Try it -
The expected answer is the complete listing, reproduced character for character.

[Data shown]

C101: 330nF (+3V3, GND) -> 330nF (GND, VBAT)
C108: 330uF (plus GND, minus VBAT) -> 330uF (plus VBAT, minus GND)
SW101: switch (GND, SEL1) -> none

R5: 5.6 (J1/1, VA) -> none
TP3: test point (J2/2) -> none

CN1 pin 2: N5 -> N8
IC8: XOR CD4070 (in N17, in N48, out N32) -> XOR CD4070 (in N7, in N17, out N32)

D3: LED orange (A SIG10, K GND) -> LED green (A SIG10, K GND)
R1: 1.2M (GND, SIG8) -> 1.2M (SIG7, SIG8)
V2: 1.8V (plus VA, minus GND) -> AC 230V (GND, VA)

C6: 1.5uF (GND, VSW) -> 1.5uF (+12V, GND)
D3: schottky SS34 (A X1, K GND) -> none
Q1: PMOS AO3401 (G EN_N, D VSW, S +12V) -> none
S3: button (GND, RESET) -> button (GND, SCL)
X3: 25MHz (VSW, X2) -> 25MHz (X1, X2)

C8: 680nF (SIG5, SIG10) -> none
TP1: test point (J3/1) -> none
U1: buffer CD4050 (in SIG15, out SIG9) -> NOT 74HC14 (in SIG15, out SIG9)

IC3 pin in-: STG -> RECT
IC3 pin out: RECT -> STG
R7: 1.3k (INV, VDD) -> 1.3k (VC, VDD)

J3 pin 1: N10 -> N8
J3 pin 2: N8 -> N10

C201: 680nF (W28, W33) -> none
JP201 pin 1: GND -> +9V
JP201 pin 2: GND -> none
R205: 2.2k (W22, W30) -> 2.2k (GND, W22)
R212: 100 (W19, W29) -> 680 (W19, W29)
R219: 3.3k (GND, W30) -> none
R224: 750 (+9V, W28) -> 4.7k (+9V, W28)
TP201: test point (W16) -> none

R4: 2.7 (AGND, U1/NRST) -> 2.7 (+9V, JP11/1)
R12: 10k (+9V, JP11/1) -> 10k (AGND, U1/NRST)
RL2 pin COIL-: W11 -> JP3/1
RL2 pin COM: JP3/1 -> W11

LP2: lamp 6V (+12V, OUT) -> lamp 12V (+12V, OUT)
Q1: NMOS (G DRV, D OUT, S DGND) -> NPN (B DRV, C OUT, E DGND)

[/Data shown]

Task output -
C101: 330nF (+3V3, GND) -> 330nF (GND, VBAT)
C108: 330uF (plus GND, minus VBAT) -> 330uF (plus VBAT, minus GND)
SW101: switch (GND, SEL1) -> none

R5: 5.6 (J1/1, VA) -> none
TP3: test point (J2/2) -> none

CN1 pin 2: N5 -> N8
IC8: XOR CD4070 (in N17, in N48, out N32) -> XOR CD4070 (in N7, in N17, out N32)

D3: LED orange (A SIG10, K GND) -> LED green (A SIG10, K GND)
R1: 1.2M (GND, SIG8) -> 1.2M (SIG7, SIG8)
V2: 1.8V (plus VA, minus GND) -> AC 230V (GND, VA)

C6: 1.5uF (GND, VSW) -> 1.5uF (+12V, GND)
D3: schottky SS34 (A X1, K GND) -> none
Q1: PMOS AO3401 (G EN_N, D VSW, S +12V) -> none
S3: button (GND, RESET) -> button (GND, SCL)
X3: 25MHz (VSW, X2) -> 25MHz (X1, X2)

C8: 680nF (SIG5, SIG10) -> none
TP1: test point (J3/1) -> none
U1: buffer CD4050 (in SIG15, out SIG9) -> NOT 74HC14 (in SIG15, out SIG9)

IC3 pin in-: STG -> RECT
IC3 pin out: RECT -> STG
R7: 1.3k (INV, VDD) -> 1.3k (VC, VDD)

J3 pin 1: N10 -> N8
J3 pin 2: N8 -> N10

C201: 680nF (W28, W33) -> none
JP201 pin 1: GND -> +9V
JP201 pin 2: GND -> none
R205: 2.2k (W22, W30) -> 2.2k (GND, W22)
R212: 100 (W19, W29) -> 680 (W19, W29)
R219: 3.3k (GND, W30) -> none
R224: 750 (+9V, W28) -> 4.7k (+9V, W28)
TP201: test point (W16) -> none

R4: 2.7 (AGND, U1/NRST) -> 2.7 (+9V, JP11/1)
R12: 10k (+9V, JP11/1) -> 10k (AGND, U1/NRST)
RL2 pin COIL-: W11 -> JP3/1
RL2 pin COM: JP3/1 -> W11

LP2: lamp 6V (+12V, OUT) -> lamp 12V (+12V, OUT)
Q1: NMOS (G DRV, D OUT, S DGND) -> NPN (B DRV, C OUT, E DGND)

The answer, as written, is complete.